*Stored items*:
====================

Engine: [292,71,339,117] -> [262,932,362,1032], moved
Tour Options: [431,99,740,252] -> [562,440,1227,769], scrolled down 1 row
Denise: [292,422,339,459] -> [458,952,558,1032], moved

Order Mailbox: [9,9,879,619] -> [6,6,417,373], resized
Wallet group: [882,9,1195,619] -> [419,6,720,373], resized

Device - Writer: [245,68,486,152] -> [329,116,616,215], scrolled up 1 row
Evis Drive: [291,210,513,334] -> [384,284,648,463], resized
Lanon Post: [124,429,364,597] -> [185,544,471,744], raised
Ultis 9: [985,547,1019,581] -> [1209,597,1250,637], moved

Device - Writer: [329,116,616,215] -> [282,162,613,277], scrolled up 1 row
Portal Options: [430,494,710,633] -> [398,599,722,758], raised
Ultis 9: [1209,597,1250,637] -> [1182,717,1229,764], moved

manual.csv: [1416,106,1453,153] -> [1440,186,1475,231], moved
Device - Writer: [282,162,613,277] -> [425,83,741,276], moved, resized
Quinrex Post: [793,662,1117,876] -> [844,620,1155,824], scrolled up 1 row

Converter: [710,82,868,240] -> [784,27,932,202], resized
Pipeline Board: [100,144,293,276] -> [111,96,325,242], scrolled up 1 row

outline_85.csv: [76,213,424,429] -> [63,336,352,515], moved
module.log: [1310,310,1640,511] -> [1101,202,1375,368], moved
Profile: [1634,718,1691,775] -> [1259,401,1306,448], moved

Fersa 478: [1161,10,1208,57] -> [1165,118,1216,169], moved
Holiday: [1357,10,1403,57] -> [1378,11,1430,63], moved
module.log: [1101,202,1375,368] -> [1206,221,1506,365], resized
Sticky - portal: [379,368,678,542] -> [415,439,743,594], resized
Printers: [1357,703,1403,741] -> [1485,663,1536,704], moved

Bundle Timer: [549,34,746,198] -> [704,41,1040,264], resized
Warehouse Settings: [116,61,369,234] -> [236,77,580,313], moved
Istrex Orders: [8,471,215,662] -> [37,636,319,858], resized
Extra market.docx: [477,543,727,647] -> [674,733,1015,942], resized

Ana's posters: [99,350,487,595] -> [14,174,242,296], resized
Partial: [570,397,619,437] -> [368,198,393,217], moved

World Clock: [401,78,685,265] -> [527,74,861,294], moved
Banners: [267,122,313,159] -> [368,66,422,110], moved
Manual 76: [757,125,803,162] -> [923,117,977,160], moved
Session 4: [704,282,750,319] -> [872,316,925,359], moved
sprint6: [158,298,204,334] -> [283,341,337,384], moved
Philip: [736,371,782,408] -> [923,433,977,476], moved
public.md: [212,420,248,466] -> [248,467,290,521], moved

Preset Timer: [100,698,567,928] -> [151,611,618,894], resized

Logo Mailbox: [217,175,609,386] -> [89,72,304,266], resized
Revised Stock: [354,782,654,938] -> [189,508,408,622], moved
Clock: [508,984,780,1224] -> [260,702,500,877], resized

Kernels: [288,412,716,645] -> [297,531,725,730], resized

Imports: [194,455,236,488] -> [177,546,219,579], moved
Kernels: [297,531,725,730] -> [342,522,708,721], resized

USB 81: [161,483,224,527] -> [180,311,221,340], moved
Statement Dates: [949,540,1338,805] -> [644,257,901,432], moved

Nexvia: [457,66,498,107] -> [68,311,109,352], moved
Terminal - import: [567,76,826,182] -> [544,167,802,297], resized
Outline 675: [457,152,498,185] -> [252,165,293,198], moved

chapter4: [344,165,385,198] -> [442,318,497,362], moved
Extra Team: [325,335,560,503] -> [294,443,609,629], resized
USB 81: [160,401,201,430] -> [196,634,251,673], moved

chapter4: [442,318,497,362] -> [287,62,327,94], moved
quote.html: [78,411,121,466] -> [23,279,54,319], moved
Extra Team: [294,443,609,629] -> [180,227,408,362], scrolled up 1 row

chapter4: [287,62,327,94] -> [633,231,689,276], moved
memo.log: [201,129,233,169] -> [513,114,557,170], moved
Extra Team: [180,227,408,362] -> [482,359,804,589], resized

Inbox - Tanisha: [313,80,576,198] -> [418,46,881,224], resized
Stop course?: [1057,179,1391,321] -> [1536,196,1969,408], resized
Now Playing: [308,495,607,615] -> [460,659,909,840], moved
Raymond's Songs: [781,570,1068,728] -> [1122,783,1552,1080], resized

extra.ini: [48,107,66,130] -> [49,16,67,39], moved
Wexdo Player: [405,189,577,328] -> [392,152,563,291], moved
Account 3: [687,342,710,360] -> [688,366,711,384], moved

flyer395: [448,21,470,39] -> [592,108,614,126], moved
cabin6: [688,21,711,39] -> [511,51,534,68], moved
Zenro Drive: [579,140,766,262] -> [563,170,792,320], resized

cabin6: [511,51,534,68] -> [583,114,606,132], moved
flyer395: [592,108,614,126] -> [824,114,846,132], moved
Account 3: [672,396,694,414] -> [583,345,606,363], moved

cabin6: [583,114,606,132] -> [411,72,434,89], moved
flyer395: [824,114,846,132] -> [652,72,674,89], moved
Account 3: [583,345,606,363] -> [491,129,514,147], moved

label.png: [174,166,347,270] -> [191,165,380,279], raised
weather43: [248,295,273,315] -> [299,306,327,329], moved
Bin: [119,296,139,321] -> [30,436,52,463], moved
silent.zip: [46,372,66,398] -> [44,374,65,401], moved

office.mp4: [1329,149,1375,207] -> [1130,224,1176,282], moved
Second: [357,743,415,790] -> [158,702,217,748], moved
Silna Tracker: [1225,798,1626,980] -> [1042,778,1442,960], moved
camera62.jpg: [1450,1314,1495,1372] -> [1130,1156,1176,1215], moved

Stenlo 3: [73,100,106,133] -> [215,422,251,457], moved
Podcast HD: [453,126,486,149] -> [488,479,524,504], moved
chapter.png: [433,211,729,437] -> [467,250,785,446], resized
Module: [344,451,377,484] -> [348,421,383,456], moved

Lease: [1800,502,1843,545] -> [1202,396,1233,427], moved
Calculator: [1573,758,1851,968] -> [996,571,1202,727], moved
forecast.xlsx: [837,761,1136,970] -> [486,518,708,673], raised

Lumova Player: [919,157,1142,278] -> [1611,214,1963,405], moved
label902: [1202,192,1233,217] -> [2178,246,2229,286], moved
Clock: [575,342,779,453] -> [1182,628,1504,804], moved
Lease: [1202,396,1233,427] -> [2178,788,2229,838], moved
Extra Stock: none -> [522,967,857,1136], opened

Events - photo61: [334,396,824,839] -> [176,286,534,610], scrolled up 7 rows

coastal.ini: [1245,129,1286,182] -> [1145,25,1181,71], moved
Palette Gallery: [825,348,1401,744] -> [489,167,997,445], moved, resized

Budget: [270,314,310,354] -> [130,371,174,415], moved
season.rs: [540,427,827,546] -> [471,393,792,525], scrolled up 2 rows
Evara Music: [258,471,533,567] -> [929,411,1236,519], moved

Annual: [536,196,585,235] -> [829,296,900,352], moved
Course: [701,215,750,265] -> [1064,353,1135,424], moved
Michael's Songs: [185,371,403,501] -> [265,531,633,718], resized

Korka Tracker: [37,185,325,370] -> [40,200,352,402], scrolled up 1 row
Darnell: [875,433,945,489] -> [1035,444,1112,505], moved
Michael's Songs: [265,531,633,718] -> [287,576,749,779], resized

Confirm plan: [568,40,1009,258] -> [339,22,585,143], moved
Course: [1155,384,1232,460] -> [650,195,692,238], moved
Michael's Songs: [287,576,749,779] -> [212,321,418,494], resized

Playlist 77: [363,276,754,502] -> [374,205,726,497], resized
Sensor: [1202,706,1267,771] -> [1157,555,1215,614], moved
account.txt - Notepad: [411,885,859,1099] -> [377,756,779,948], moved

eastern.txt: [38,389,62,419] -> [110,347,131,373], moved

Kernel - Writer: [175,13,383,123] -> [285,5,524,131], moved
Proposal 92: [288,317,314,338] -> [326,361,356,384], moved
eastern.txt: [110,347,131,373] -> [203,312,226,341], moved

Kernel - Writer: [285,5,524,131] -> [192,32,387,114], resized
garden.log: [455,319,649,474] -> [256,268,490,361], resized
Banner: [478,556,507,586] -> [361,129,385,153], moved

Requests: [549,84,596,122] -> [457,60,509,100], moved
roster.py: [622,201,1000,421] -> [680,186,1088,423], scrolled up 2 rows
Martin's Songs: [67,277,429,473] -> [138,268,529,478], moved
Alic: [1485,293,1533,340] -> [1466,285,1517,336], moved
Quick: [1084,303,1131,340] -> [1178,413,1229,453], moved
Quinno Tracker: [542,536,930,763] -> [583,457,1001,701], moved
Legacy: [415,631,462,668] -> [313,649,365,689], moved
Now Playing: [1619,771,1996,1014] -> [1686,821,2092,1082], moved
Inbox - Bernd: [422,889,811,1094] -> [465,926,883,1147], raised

====================

*Instructions to follow*:
Above are the records; please copy exactly their first line and each line after it through the line containing "Ultis 9: [1209,597,1250,637]", and no line after that.

*Task solution*:
Engine: [292,71,339,117] -> [262,932,362,1032], moved
Tour Options: [431,99,740,252] -> [562,440,1227,769], scrolled down 1 row
Denise: [292,422,339,459] -> [458,952,558,1032], moved

Order Mailbox: [9,9,879,619] -> [6,6,417,373], resized
Wallet group: [882,9,1195,619] -> [419,6,720,373], resized

Device - Writer: [245,68,486,152] -> [329,116,616,215], scrolled up 1 row
Evis Drive: [291,210,513,334] -> [384,284,648,463], resized
Lanon Post: [124,429,364,597] -> [185,544,471,744], raised
Ultis 9: [985,547,1019,581] -> [1209,597,1250,637], moved

Device - Writer: [329,116,616,215] -> [282,162,613,277], scrolled up 1 row
Portal Options: [430,494,710,633] -> [398,599,722,758], raised
Ultis 9: [1209,597,1250,637] -> [1182,717,1229,764], moved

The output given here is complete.